[Before-and-after object lists]
--------------------------------------------------

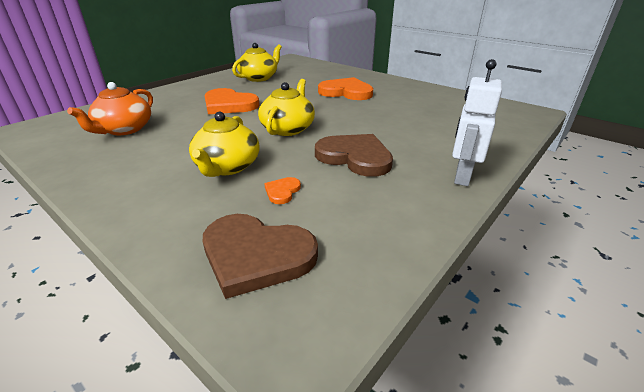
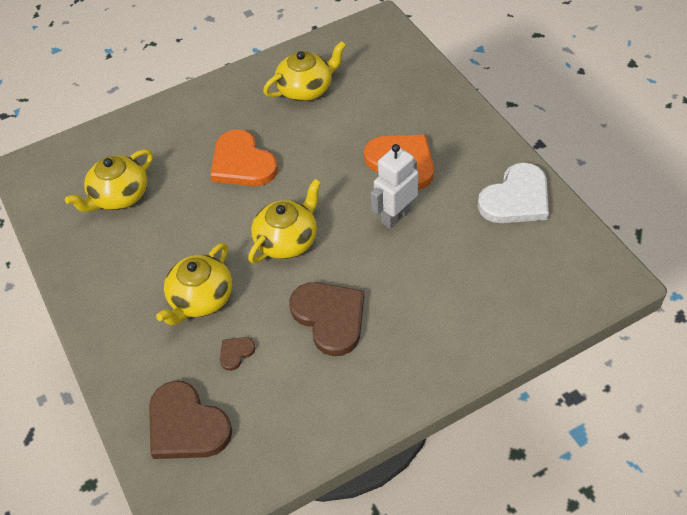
camera: 25 degrees right, 20 degrees up
orange teapot [67,82,153,135] -> yellow teapot [65,149,153,212]
orange heart [264,177,301,204] -> brown heart [220,337,255,371]
white robot [452,59,502,186] -> white robot moved to [371,144,418,229]
none -> white heart [478,163,549,223]

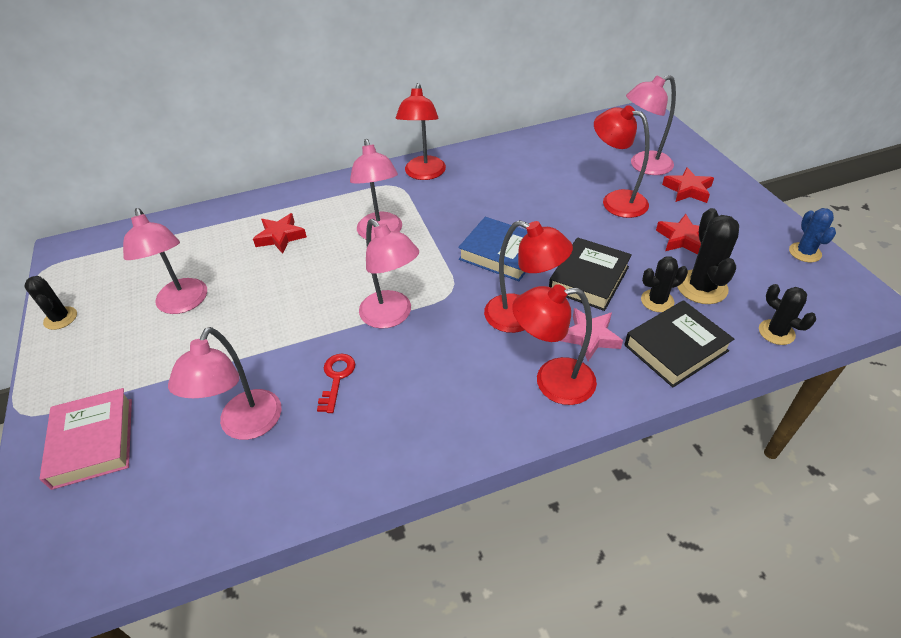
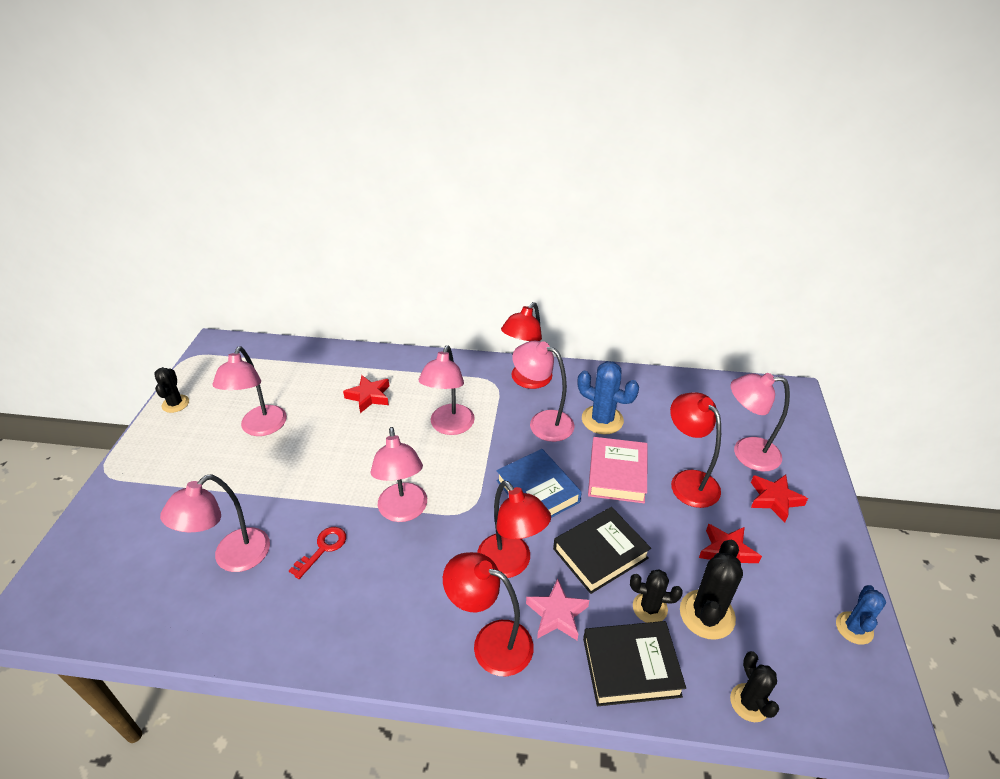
camera: 25 degrees right, 5 degrees down
pink book [39,388,132,490] -> pink book moved to [588,437,647,503]
none -> pink lamp [512,341,575,442]
none -> blue cactus [578,361,639,435]

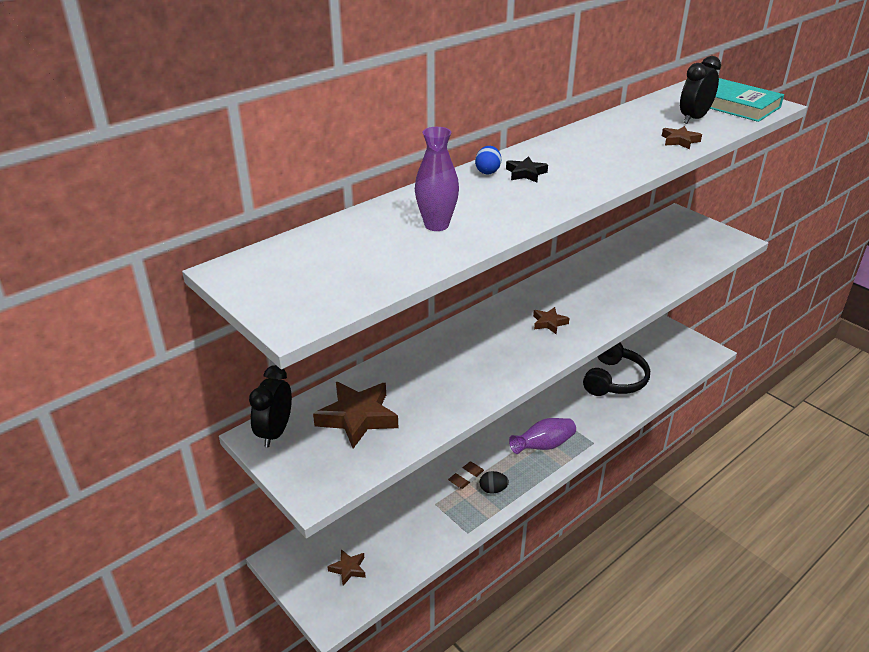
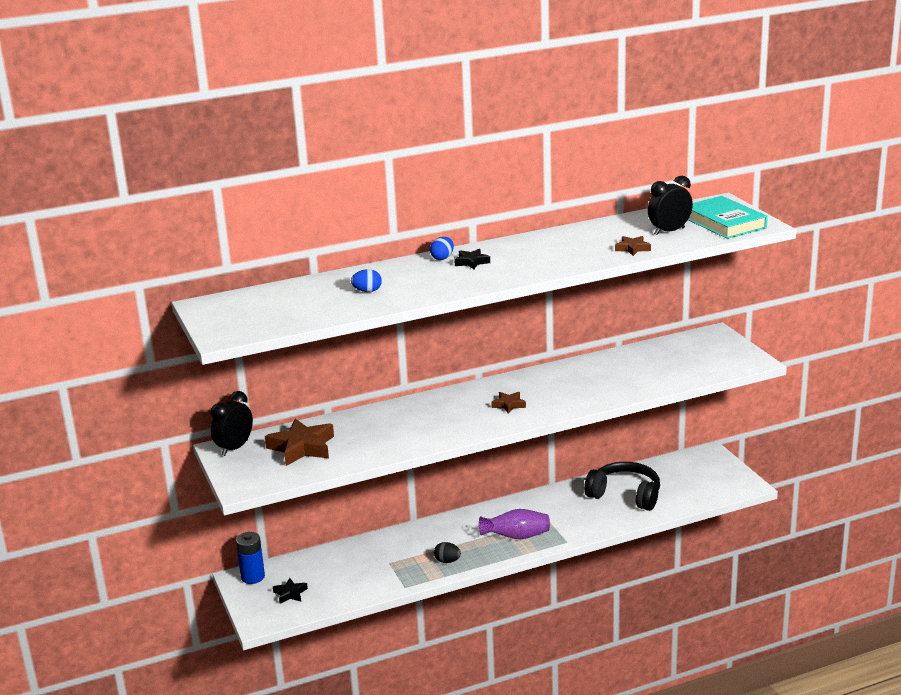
camera: 20 degrees right, 10 degrees down
brown star [327,549,366,585] -> black star [273,578,308,604]
purple vase [415,127,459,231] -> blue egg [351,269,382,292]
brown eraser [448,462,484,489] -> none
black headphones [583,343,650,396] -> black headphones turned 105 degrees counterclockwise [584,462,660,511]
none -> blue battery [236,532,265,584]

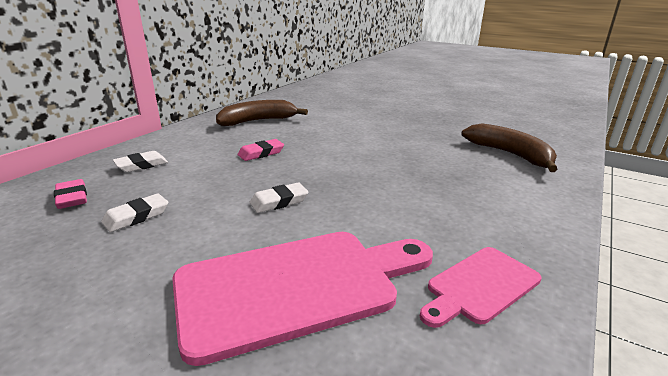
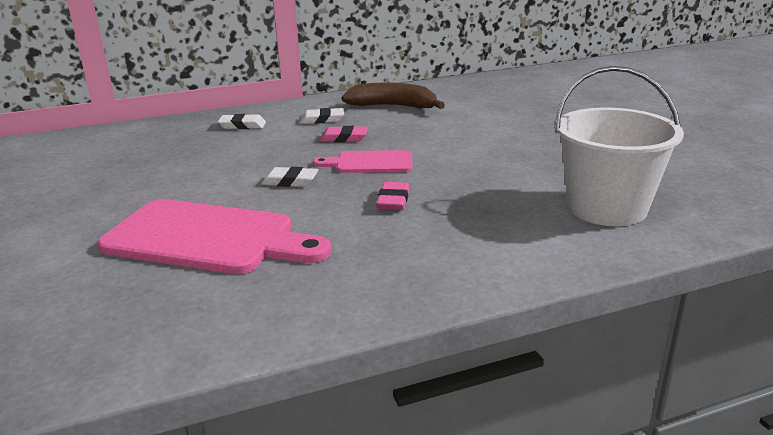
camera: 40 degrees right, 0 degrees up
pink eraser [54,179,87,209] -> pink eraser moved to [376,182,410,210]
white eraser [101,194,168,232] -> white eraser moved to [300,108,344,124]
pink cutting board [420,247,542,328] -> pink cutting board moved to [313,150,412,173]
brown banana [461,123,557,172] -> white bucket [555,66,684,226]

--------------------------------------------------

What is expected:
Above are records; repeat only the lines from the line with "orange heart [264,177,301,204]" through the line with "white eraser [101,194,168,232]", and leave pictures out.

Completed task:
orange heart [264,177,301,204] -> brown heart [220,337,255,371]
white robot [452,59,502,186] -> white robot moved to [371,144,418,229]
none -> white heart [478,163,549,223]

camera: 25 degrees right, 5 degrees down
pink book [39,388,132,490] -> pink book moved to [588,437,647,503]
none -> pink lamp [512,341,575,442]
none -> blue cactus [578,361,639,435]

camera: 20 degrees right, 10 degrees down
brown star [327,549,366,585] -> black star [273,578,308,604]
purple vase [415,127,459,231] -> blue egg [351,269,382,292]
brown eraser [448,462,484,489] -> none
black headphones [583,343,650,396] -> black headphones turned 105 degrees counterclockwise [584,462,660,511]
none -> blue battery [236,532,265,584]

camera: 40 degrees right, 0 degrees up
pink eraser [54,179,87,209] -> pink eraser moved to [376,182,410,210]
white eraser [101,194,168,232] -> white eraser moved to [300,108,344,124]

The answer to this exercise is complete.